[Shape transformation data]
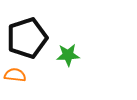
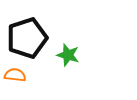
green star: rotated 20 degrees clockwise
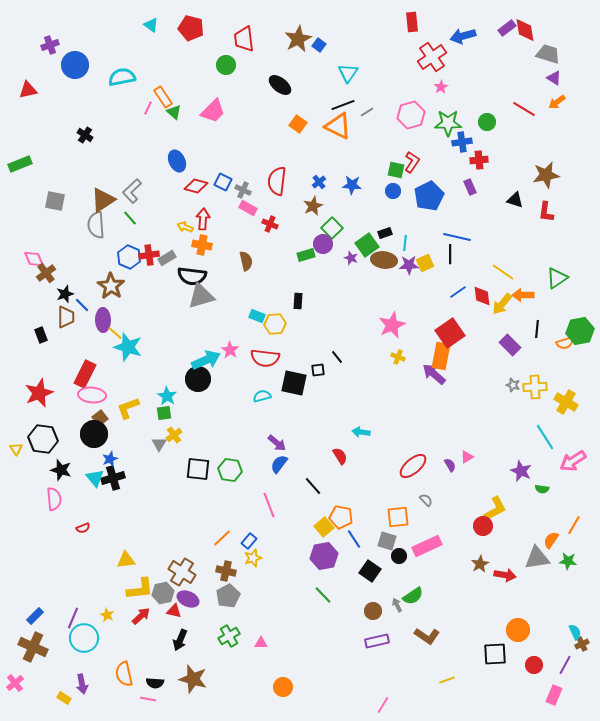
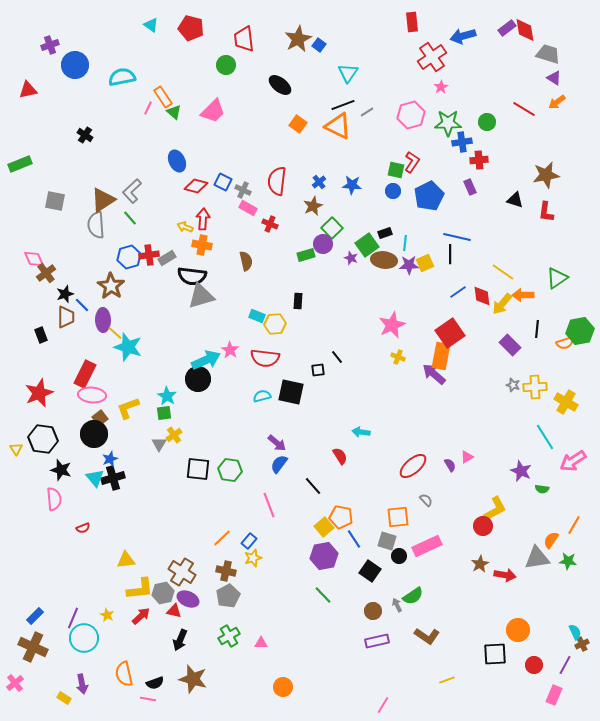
blue hexagon at (129, 257): rotated 20 degrees clockwise
black square at (294, 383): moved 3 px left, 9 px down
black semicircle at (155, 683): rotated 24 degrees counterclockwise
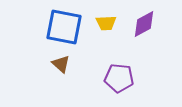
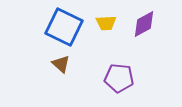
blue square: rotated 15 degrees clockwise
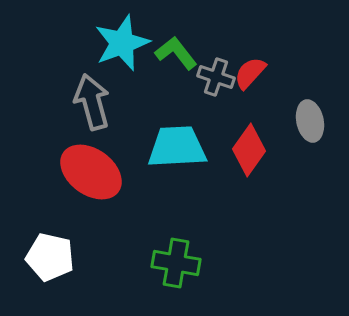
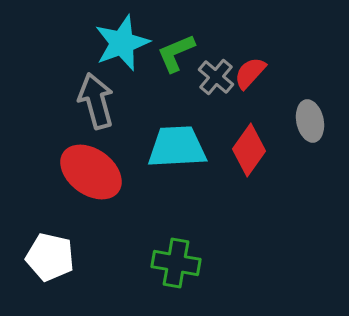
green L-shape: rotated 75 degrees counterclockwise
gray cross: rotated 21 degrees clockwise
gray arrow: moved 4 px right, 1 px up
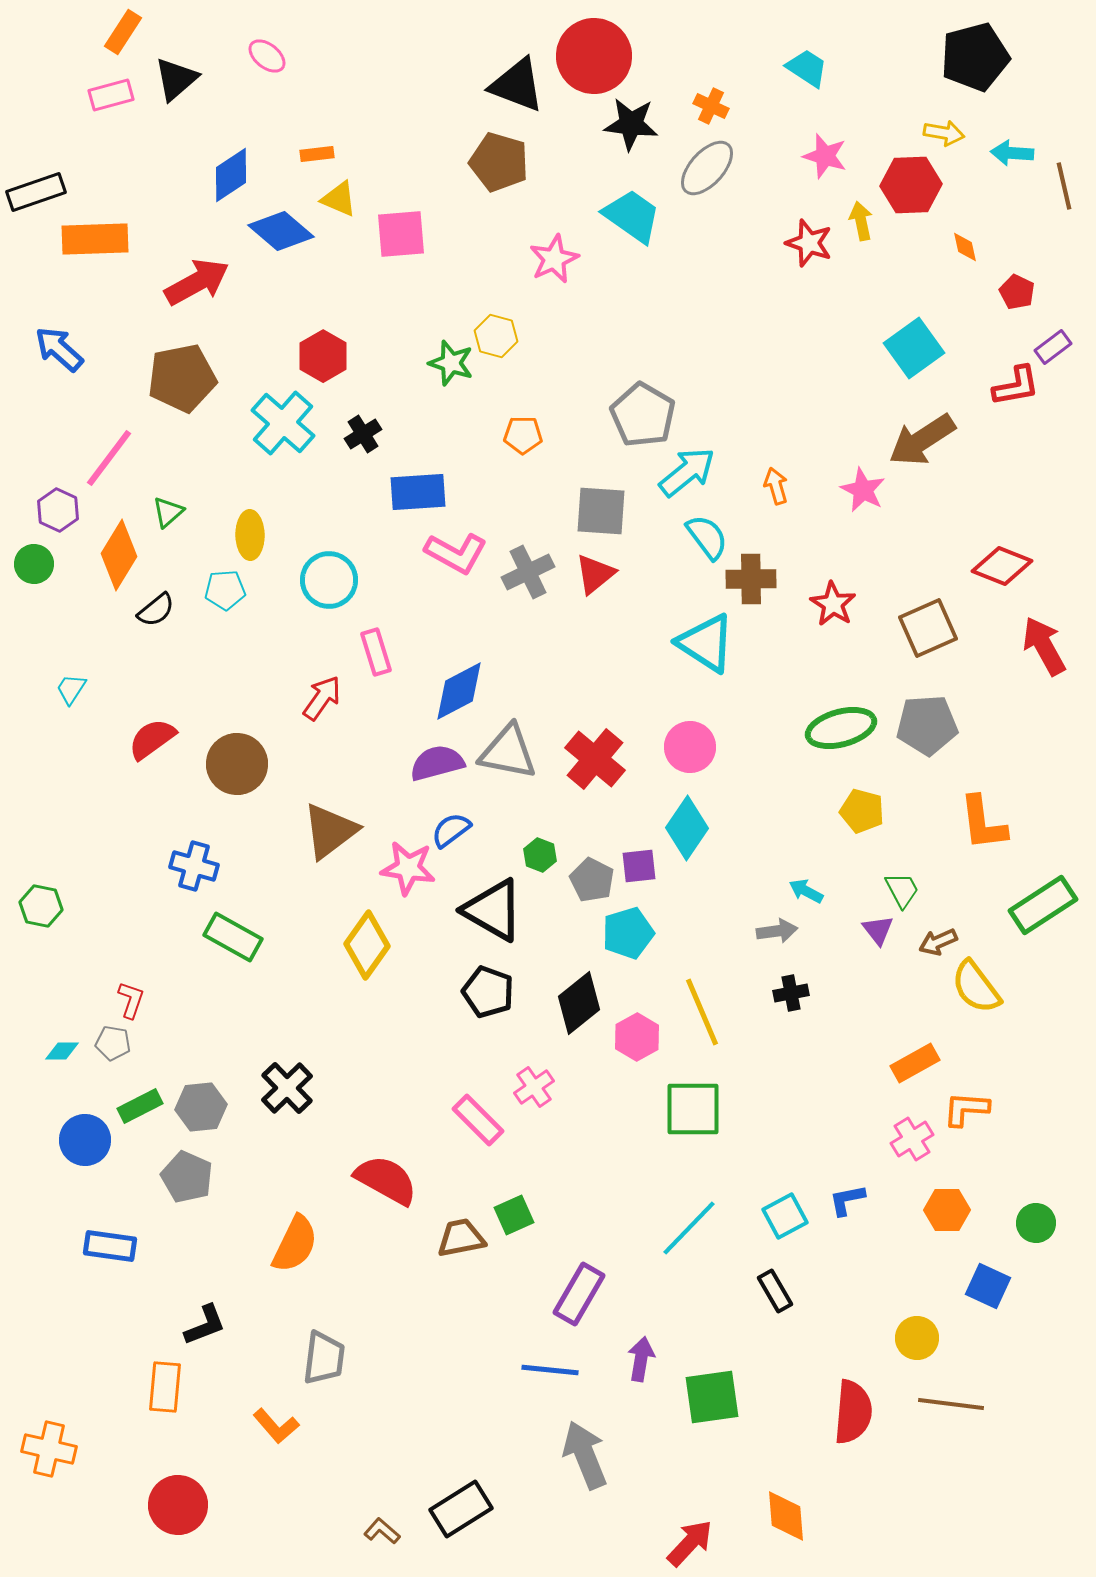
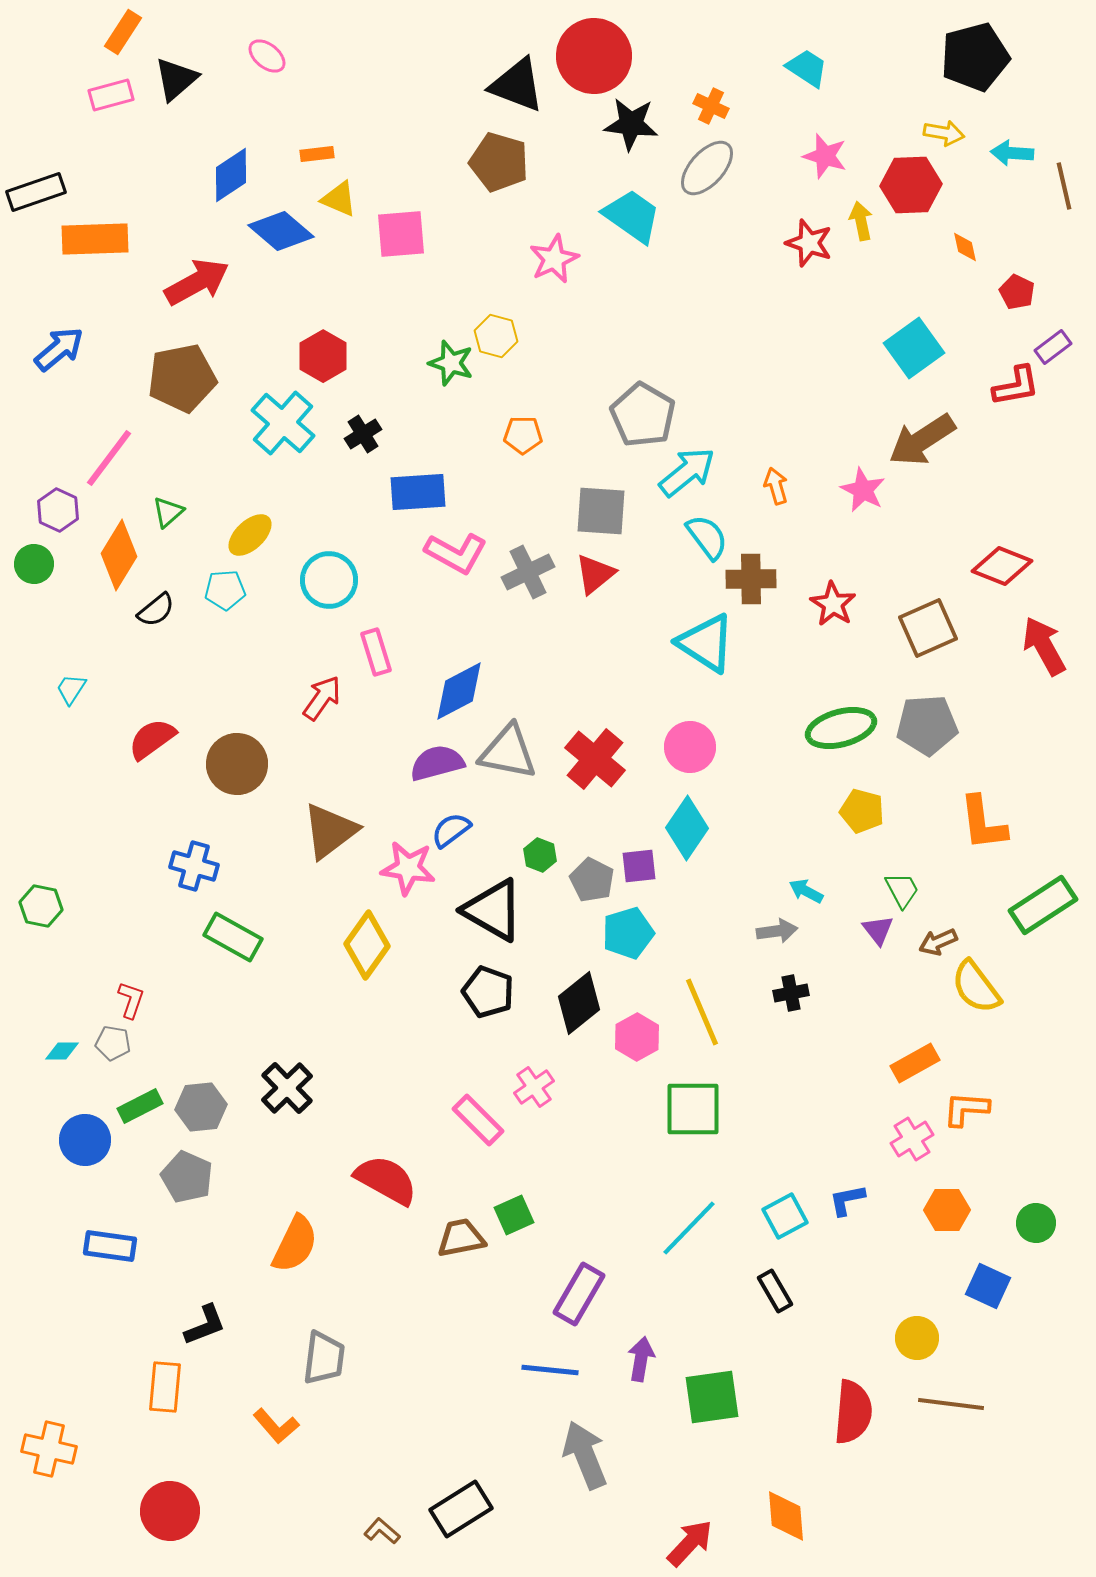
blue arrow at (59, 349): rotated 98 degrees clockwise
yellow ellipse at (250, 535): rotated 48 degrees clockwise
red circle at (178, 1505): moved 8 px left, 6 px down
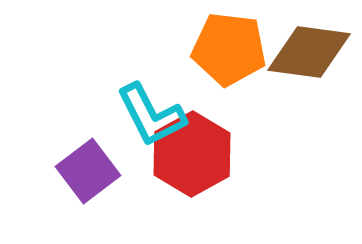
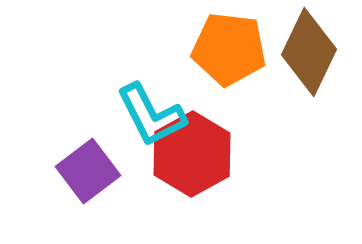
brown diamond: rotated 72 degrees counterclockwise
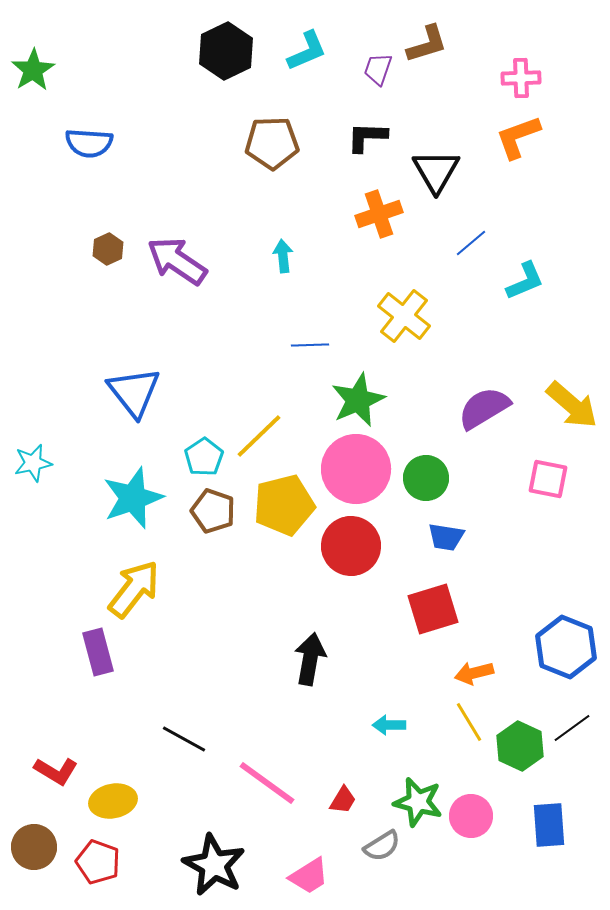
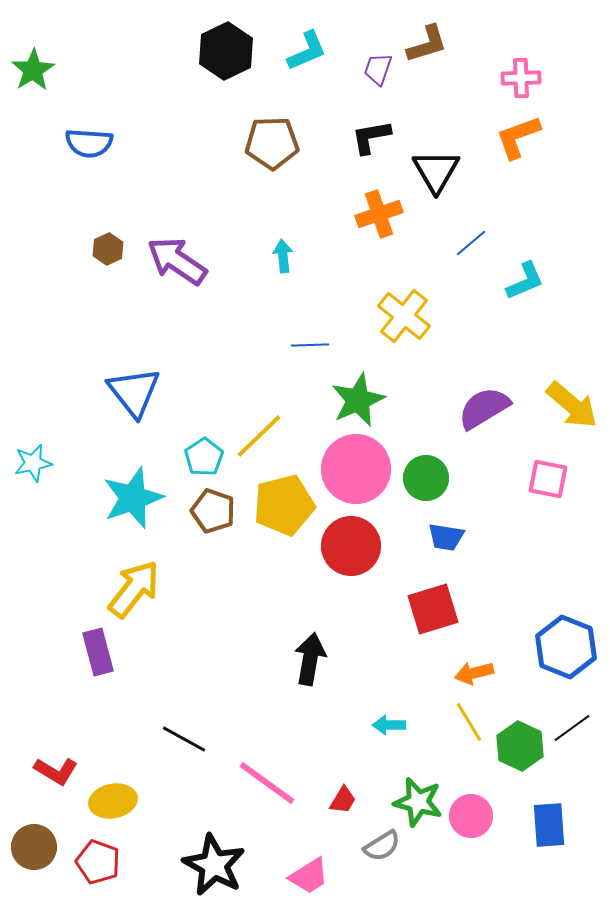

(THE PROBLEM):
Return only the number of lines in the data that hold the string "moved".

(THE COMPLETED TASK):
3